- Aim of the exercise
Could you work out how many lines of the material below hold "white"? Only the number is needed.

- Supplied material

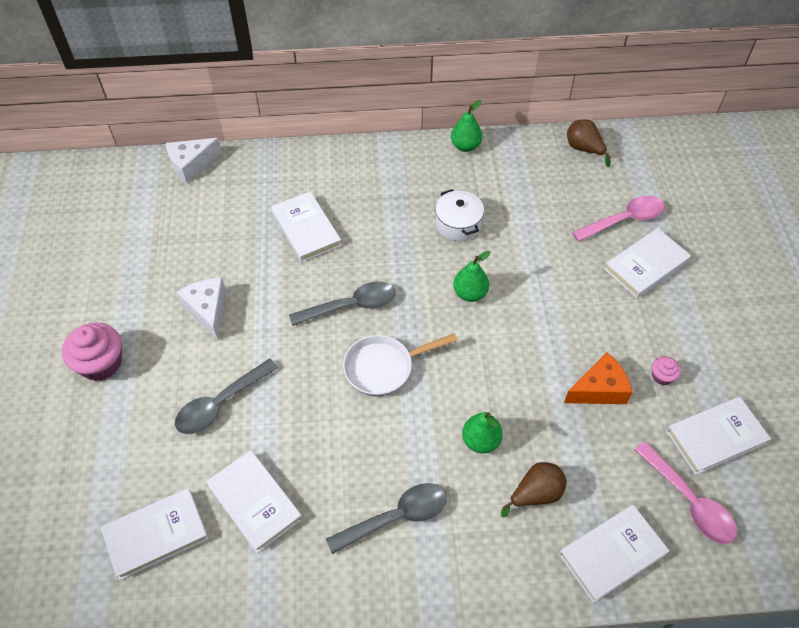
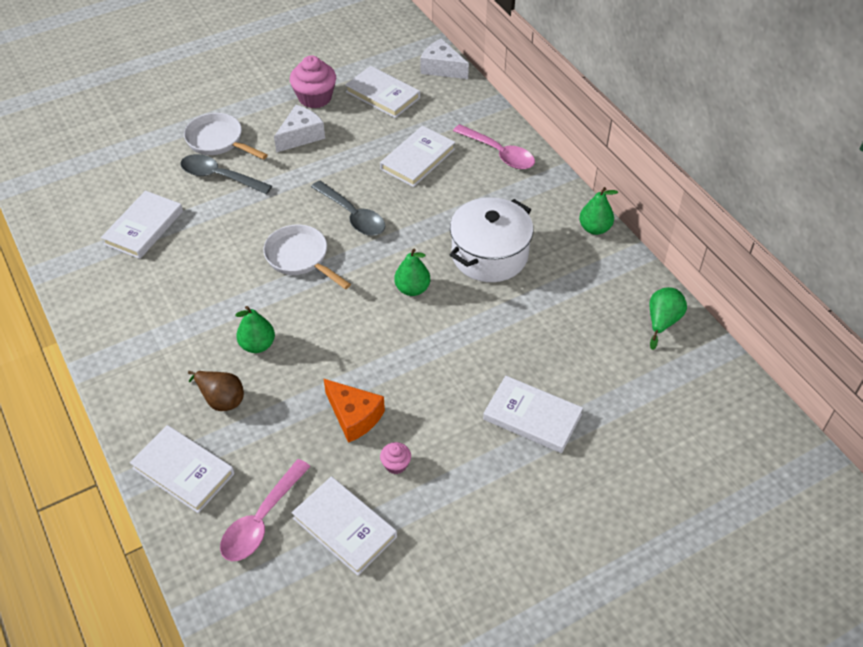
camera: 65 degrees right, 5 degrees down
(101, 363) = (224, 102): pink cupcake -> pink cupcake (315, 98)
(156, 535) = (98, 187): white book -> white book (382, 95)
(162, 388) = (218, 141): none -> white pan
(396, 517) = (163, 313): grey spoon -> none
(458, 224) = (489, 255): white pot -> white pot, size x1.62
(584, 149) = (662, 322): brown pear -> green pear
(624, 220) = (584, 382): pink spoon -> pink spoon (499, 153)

- The answer
3